Work to complete:
Of the lines in the material below, print only those from the one containing "[(220,137),(225,133),(218,126),(213,120),(208,124),(220,137)]" to the one containing "[(249,158),(245,162),(260,177),(263,173),(256,165),(249,158)]", ends included, exactly as written and without pictures.

Information shown:
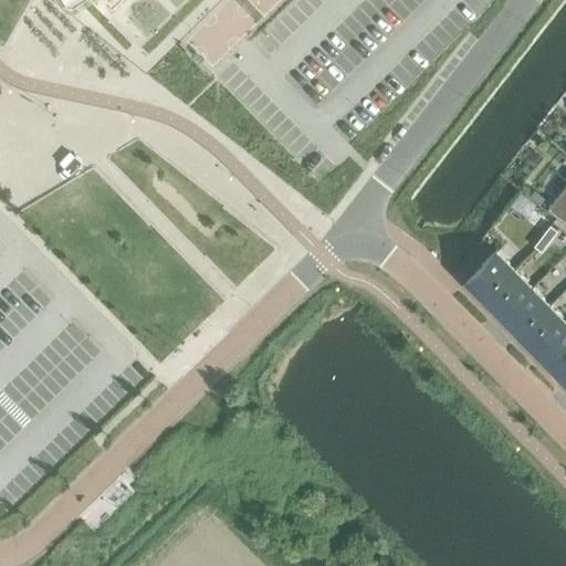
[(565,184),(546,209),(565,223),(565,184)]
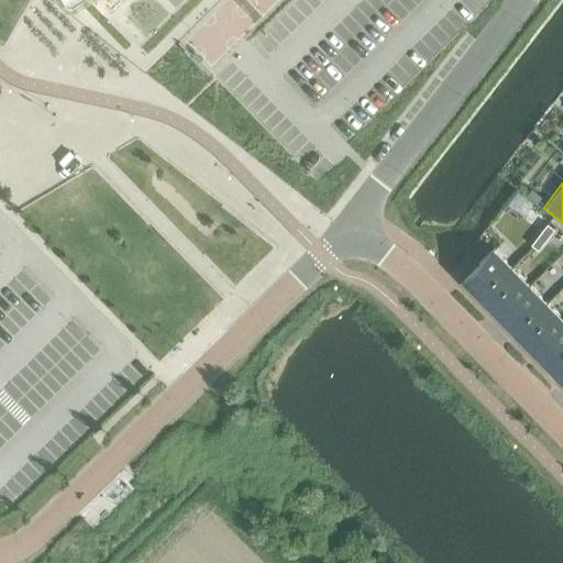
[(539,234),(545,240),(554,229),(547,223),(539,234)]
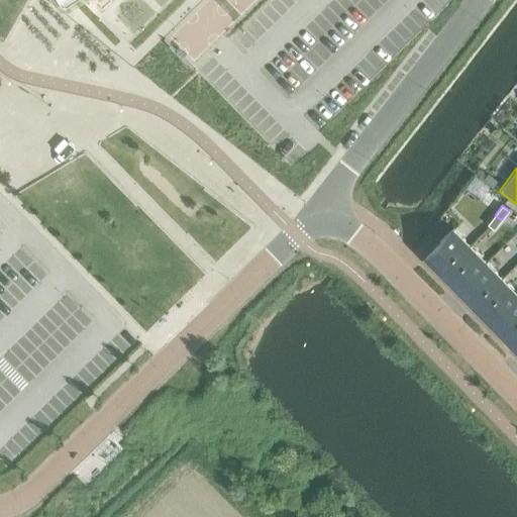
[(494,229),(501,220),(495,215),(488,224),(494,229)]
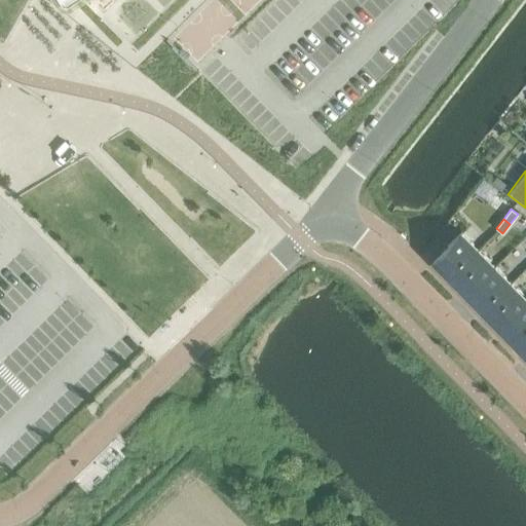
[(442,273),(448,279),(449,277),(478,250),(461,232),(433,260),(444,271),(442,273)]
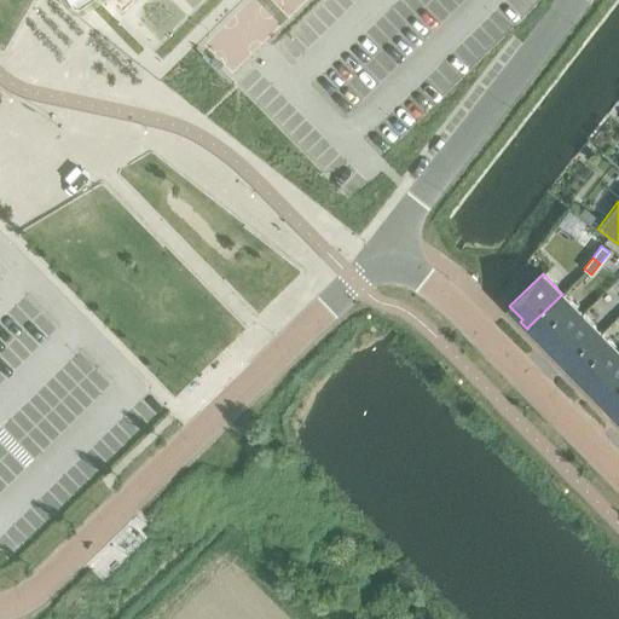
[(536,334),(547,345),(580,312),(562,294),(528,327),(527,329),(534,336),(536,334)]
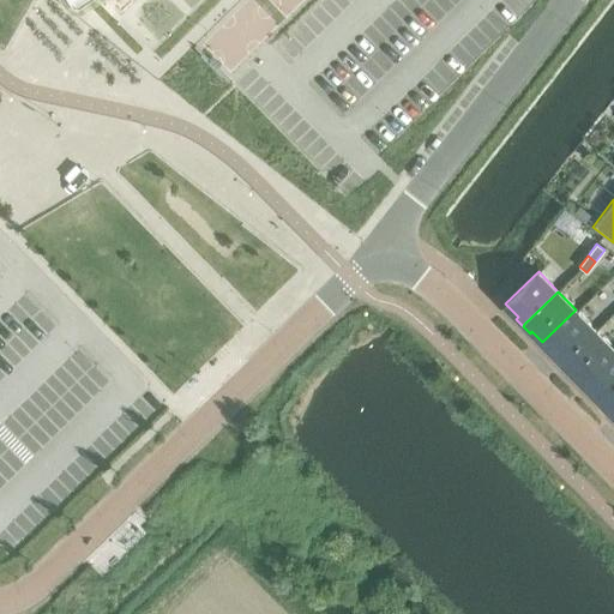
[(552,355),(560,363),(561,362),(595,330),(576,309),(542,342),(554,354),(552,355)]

--

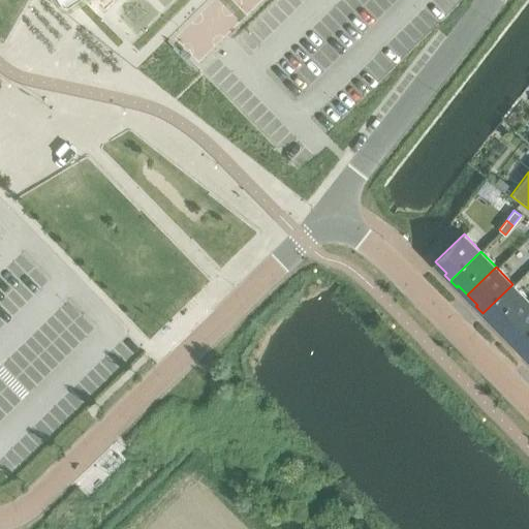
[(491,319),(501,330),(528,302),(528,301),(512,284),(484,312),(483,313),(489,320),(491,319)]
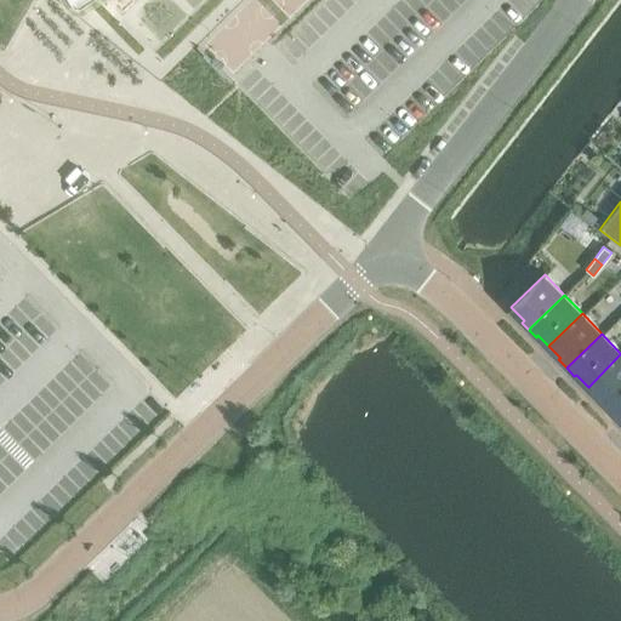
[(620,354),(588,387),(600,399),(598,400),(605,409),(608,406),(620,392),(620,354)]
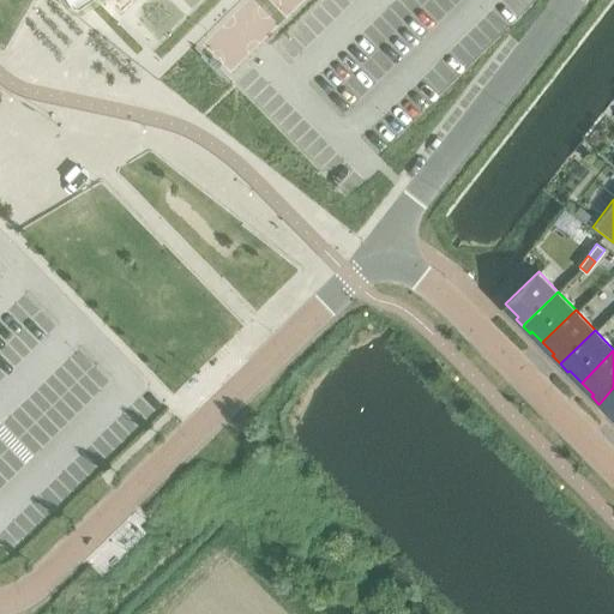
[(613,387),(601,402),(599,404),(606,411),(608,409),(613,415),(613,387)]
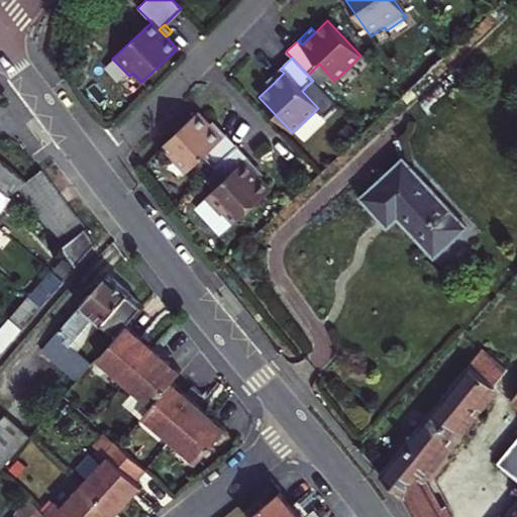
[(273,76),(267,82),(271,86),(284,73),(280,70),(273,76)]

---

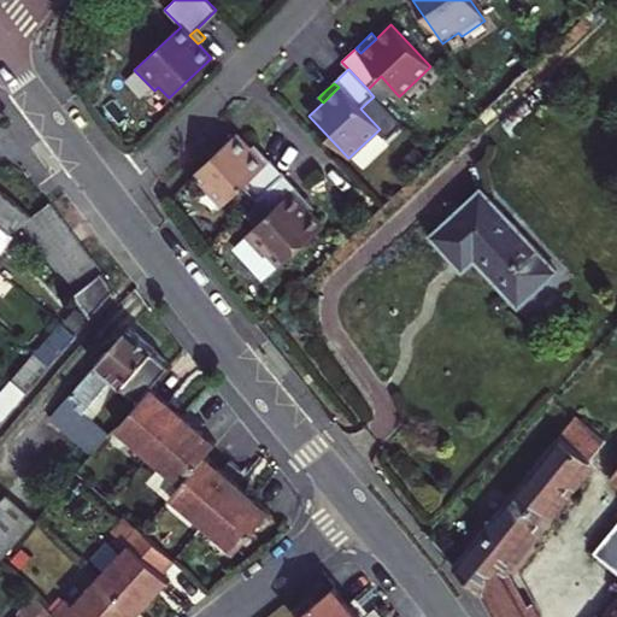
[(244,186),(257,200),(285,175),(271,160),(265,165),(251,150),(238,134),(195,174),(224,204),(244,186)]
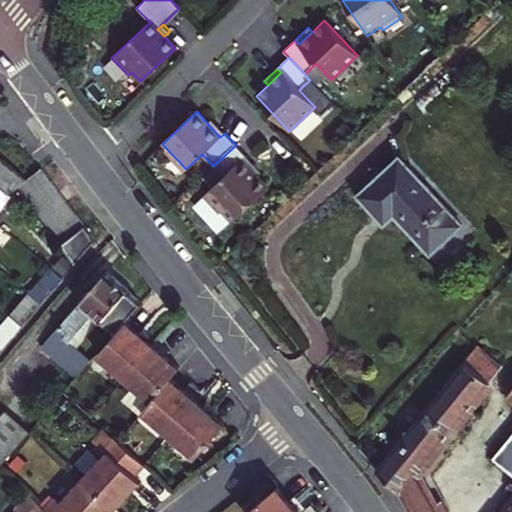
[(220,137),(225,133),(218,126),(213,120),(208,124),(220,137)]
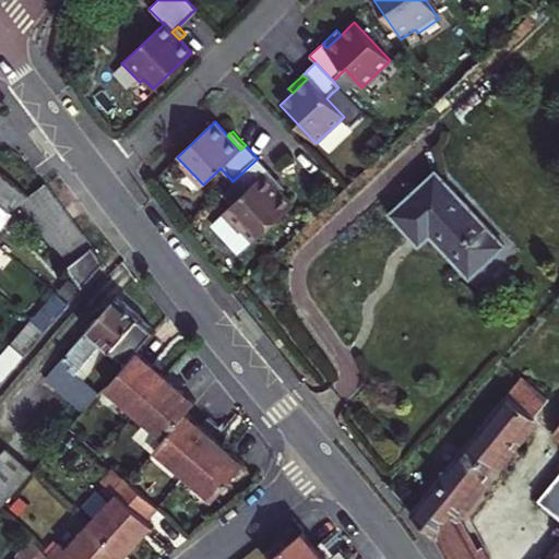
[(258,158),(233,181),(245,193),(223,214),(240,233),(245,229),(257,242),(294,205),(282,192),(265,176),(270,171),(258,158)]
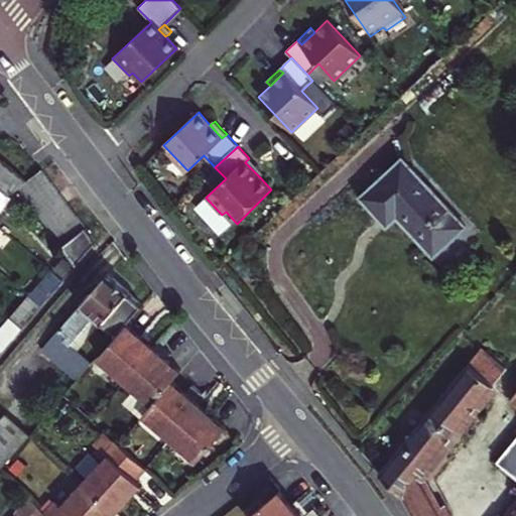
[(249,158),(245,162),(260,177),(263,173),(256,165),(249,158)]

Result of this task:
[(220,137),(225,133),(218,126),(213,120),(208,124),(220,137)]
[(258,158),(233,181),(245,193),(223,214),(240,233),(245,229),(257,242),(294,205),(282,192),(265,176),(270,171),(258,158)]
[(249,158),(245,162),(260,177),(263,173),(256,165),(249,158)]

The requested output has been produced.